RECORDS FOR PROCESSING START
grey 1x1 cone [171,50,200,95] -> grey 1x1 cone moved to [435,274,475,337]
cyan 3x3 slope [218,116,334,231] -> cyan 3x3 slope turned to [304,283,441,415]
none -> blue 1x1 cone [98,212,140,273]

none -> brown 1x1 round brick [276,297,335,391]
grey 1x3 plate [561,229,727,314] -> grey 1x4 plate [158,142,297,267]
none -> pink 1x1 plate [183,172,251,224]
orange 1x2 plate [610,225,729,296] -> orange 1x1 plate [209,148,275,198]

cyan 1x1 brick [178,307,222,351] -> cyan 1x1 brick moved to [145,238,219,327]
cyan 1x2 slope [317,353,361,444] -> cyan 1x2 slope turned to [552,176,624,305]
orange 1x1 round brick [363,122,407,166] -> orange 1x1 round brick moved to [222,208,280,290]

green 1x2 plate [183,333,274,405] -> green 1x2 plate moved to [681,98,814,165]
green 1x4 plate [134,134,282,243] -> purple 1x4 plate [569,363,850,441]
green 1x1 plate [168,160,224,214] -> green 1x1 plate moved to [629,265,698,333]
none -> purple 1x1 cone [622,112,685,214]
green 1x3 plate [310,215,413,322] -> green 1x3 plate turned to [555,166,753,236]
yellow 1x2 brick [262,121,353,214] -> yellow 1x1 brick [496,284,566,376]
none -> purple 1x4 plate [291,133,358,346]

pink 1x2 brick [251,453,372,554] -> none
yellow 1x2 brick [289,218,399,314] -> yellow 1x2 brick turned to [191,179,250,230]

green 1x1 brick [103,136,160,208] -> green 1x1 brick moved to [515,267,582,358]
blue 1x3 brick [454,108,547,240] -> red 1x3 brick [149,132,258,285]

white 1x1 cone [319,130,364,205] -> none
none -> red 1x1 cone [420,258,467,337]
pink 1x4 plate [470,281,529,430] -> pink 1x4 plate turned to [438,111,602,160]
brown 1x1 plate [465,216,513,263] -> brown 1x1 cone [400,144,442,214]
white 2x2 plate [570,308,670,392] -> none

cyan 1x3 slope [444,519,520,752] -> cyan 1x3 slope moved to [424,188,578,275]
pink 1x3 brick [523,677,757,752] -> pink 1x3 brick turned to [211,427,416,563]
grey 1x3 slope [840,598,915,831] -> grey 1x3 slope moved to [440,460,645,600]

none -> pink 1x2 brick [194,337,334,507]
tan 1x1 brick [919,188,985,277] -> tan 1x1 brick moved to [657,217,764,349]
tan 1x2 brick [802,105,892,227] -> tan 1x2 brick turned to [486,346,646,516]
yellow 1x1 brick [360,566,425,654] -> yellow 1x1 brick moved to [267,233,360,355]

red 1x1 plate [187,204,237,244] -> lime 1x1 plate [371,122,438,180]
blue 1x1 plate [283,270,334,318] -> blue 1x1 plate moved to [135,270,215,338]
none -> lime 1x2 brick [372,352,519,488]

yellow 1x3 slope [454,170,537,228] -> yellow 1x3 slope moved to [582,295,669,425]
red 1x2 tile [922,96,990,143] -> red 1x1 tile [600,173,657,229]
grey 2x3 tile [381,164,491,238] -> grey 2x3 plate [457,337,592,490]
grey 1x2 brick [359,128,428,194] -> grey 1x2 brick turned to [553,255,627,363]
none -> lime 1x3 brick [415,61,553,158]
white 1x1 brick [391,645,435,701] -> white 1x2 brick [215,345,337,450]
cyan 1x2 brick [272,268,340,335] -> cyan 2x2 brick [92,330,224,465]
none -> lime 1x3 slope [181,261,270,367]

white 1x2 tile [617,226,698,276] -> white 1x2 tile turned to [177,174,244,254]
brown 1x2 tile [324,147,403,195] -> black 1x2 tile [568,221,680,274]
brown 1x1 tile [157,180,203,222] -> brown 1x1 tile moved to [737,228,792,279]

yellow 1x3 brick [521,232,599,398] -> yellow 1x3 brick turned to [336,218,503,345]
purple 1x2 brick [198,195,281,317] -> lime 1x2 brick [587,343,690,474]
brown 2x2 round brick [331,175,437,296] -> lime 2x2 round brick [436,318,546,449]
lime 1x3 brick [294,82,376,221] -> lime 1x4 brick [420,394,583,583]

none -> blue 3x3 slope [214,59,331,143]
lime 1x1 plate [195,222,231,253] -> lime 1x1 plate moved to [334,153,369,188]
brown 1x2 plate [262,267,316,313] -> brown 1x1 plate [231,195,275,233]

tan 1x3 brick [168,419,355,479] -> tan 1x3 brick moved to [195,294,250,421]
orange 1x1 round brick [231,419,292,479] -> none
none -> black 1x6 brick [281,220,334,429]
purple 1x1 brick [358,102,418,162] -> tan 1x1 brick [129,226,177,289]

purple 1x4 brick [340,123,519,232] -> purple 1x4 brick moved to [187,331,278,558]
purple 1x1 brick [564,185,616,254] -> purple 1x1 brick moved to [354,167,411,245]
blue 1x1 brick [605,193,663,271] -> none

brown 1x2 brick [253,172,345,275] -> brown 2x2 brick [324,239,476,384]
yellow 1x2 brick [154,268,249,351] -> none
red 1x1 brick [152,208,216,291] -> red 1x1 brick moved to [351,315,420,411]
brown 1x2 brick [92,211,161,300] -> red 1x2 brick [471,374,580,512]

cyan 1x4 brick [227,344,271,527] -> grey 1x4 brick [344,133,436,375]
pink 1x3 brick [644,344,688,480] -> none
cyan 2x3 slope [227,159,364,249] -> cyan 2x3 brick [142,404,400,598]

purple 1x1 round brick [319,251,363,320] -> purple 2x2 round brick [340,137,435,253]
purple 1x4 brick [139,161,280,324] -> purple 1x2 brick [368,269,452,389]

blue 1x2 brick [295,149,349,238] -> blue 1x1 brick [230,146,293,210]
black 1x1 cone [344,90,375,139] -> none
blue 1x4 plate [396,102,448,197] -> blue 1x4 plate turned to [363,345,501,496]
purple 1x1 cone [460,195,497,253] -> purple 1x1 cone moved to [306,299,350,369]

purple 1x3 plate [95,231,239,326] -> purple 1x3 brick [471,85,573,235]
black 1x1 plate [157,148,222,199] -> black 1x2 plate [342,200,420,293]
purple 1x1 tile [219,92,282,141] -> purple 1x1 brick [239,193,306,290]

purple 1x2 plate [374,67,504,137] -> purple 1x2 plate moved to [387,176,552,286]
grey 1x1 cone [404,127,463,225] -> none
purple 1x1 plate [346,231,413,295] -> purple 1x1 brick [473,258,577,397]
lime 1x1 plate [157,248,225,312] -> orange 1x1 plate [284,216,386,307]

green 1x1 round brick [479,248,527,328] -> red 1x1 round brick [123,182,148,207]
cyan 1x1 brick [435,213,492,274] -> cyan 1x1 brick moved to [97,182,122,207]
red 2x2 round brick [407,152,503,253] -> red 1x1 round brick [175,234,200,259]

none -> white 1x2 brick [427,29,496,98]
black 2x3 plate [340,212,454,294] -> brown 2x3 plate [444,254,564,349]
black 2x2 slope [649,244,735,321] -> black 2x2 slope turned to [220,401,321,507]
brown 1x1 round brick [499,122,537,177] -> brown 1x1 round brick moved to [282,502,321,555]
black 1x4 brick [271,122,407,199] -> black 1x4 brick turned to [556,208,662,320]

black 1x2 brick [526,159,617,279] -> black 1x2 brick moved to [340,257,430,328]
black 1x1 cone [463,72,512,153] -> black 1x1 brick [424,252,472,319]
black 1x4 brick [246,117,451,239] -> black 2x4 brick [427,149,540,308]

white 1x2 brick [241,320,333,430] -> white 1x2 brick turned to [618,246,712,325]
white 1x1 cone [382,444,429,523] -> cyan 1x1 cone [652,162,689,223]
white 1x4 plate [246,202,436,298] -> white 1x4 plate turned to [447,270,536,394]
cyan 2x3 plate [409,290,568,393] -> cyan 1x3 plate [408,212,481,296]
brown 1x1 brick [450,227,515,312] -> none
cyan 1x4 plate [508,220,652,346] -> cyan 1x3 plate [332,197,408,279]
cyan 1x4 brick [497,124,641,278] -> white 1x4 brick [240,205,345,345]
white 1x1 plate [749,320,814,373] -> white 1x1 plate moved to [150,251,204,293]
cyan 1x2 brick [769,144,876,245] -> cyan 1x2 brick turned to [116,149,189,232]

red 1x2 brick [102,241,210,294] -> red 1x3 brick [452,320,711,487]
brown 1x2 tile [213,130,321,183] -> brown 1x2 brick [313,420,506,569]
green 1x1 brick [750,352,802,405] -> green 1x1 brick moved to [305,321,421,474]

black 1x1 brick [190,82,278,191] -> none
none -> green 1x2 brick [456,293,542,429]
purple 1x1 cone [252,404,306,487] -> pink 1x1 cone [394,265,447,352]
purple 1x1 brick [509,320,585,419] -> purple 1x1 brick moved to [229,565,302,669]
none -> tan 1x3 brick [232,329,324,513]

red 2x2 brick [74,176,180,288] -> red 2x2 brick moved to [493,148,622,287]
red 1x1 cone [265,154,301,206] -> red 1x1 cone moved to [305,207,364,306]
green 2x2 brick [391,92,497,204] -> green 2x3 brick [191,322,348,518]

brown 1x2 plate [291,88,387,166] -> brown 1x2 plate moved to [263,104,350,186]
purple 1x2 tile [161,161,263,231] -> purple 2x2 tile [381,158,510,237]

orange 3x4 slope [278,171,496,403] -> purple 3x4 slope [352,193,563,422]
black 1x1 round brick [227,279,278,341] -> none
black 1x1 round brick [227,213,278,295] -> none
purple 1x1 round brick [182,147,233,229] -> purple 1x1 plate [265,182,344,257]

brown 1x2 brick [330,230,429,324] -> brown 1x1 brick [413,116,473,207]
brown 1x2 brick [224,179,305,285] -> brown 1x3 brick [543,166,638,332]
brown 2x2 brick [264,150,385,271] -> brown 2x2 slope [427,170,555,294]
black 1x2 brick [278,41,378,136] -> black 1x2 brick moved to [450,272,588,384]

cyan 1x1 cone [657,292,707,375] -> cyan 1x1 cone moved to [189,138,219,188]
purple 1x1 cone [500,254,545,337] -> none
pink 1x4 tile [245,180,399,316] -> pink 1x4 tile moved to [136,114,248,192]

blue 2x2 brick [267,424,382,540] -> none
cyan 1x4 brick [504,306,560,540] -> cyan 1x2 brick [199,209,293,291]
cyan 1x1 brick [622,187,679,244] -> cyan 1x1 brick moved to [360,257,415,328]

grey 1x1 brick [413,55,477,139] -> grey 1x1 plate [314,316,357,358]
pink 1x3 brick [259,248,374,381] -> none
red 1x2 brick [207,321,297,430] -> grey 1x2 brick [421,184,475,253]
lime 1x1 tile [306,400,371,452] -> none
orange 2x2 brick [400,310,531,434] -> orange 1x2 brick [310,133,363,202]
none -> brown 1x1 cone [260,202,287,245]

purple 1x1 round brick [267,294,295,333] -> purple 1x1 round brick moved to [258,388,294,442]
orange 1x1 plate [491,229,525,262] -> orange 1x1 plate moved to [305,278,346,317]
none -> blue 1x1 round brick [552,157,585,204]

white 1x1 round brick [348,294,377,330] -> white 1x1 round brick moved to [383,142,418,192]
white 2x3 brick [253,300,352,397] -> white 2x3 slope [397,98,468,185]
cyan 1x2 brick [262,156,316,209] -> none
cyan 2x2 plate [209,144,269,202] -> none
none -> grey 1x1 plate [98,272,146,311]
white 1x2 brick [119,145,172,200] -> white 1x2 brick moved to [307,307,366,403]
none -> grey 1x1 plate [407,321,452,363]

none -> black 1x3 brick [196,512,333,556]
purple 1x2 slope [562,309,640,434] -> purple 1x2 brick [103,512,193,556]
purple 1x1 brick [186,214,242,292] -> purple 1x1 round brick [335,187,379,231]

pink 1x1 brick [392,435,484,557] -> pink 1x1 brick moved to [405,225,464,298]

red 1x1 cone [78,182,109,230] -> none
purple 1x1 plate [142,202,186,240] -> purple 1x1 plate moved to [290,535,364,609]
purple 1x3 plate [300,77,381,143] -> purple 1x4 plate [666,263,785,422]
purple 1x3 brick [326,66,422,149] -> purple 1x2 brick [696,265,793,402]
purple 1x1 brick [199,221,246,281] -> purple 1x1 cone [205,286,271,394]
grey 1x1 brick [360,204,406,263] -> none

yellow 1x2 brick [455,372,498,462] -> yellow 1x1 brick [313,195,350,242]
RECORDS FOR PROCESSING END
## ACTIVITY
In the entries above, find each line with the word "orange" and return it.

## YOUR SOLUTION
orange 1x2 plate [610,225,729,296] -> orange 1x1 plate [209,148,275,198]
orange 1x1 round brick [363,122,407,166] -> orange 1x1 round brick moved to [222,208,280,290]
orange 1x1 round brick [231,419,292,479] -> none
lime 1x1 plate [157,248,225,312] -> orange 1x1 plate [284,216,386,307]
orange 3x4 slope [278,171,496,403] -> purple 3x4 slope [352,193,563,422]
orange 2x2 brick [400,310,531,434] -> orange 1x2 brick [310,133,363,202]
orange 1x1 plate [491,229,525,262] -> orange 1x1 plate moved to [305,278,346,317]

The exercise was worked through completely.